**What you have to do:**
Skip the pictures, and retype the data below in full, exactly.

Change detection data

BEGIN

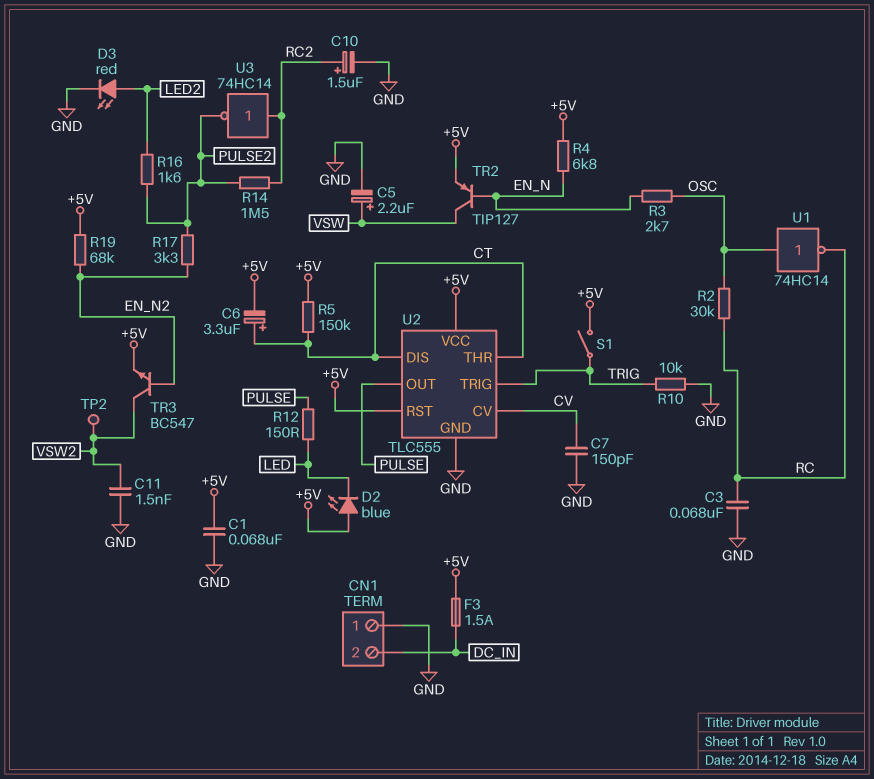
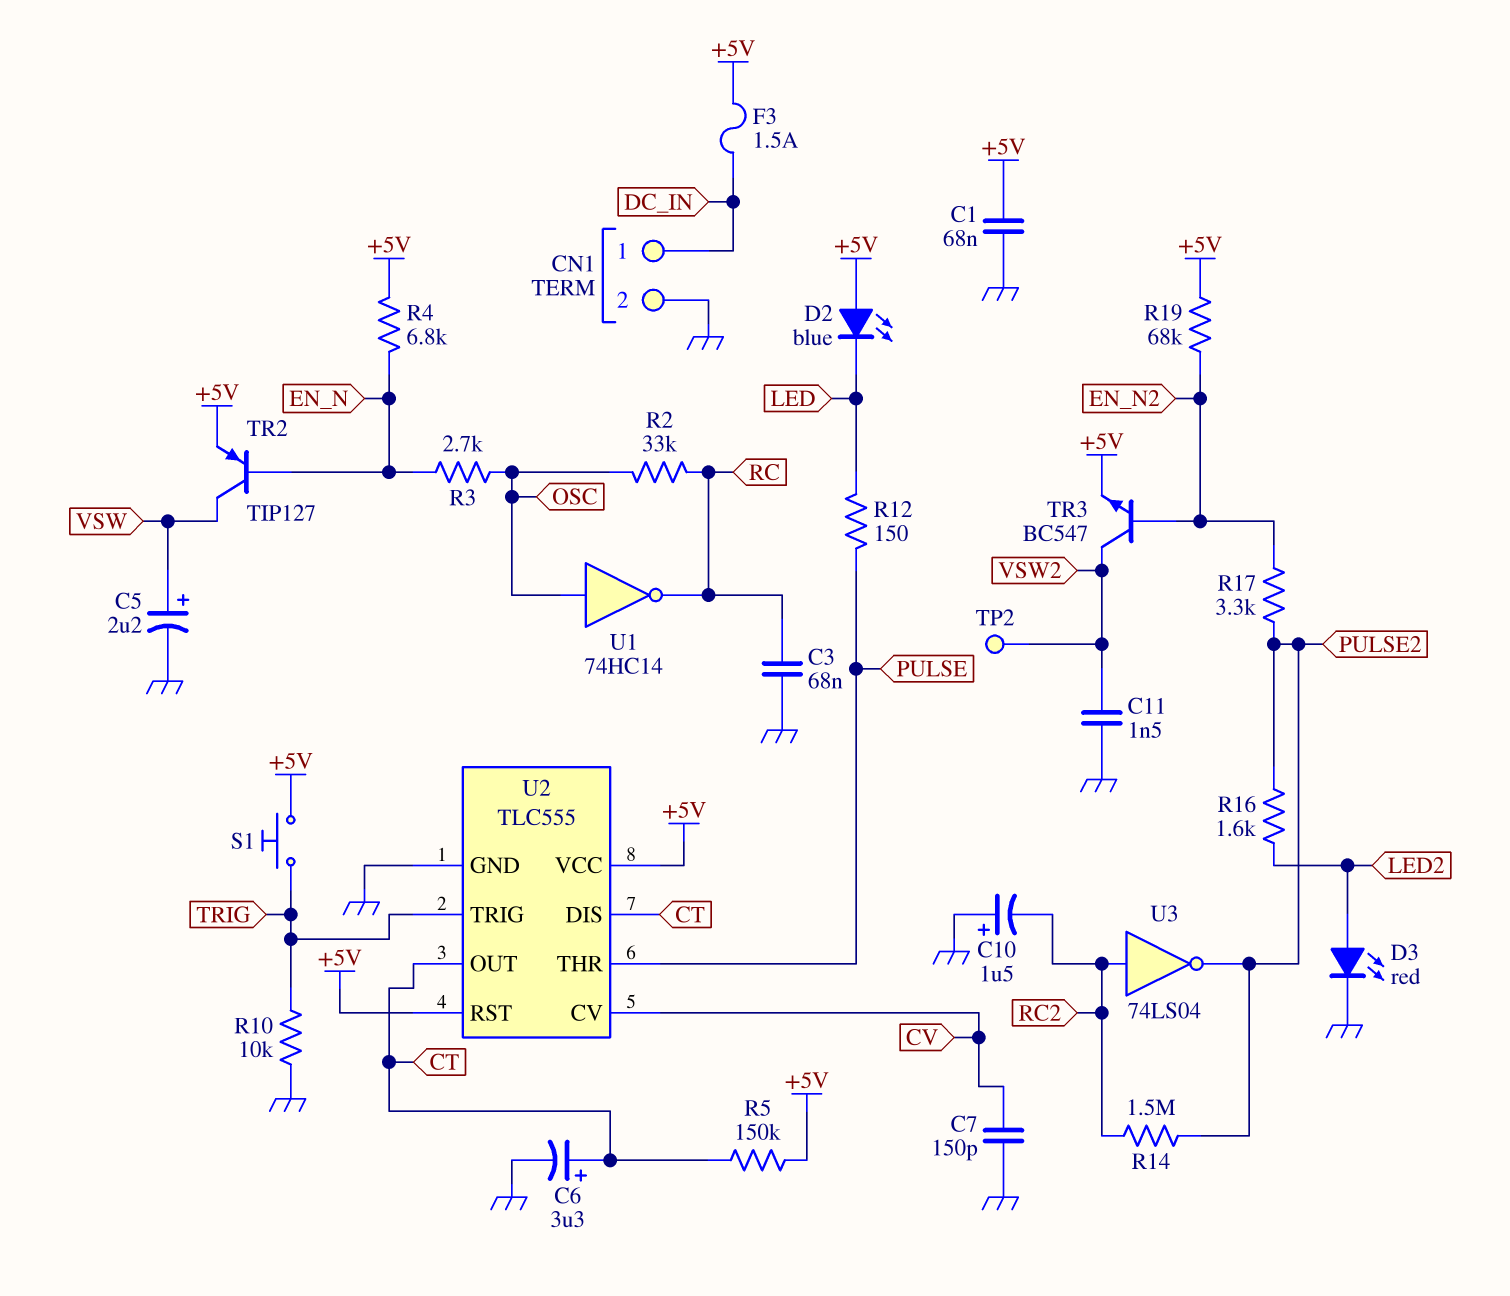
C6: 3.3uF (plus CT, minus +5V) -> 3.3uF (plus CT, minus GND)
C10: 1.5uF (plus RC2, minus GND) -> 1.5uF (plus GND, minus RC2)
CN1 pin 1: GND -> DC_IN
CN1 pin 2: DC_IN -> GND
R2: 30k (OSC, RC) -> 33k (OSC, RC)
S1: switch (+5V, TRIG) -> button (+5V, TRIG)
U2 pin OUT: PULSE -> CT
U2 pin THR: CT -> PULSE
U3: NOT 74HC14 (in RC2, out PULSE2) -> NOT 74LS04 (in RC2, out PULSE2)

END

**Finished task:**
C6: 3.3uF (plus CT, minus +5V) -> 3.3uF (plus CT, minus GND)
C10: 1.5uF (plus RC2, minus GND) -> 1.5uF (plus GND, minus RC2)
CN1 pin 1: GND -> DC_IN
CN1 pin 2: DC_IN -> GND
R2: 30k (OSC, RC) -> 33k (OSC, RC)
S1: switch (+5V, TRIG) -> button (+5V, TRIG)
U2 pin OUT: PULSE -> CT
U2 pin THR: CT -> PULSE
U3: NOT 74HC14 (in RC2, out PULSE2) -> NOT 74LS04 (in RC2, out PULSE2)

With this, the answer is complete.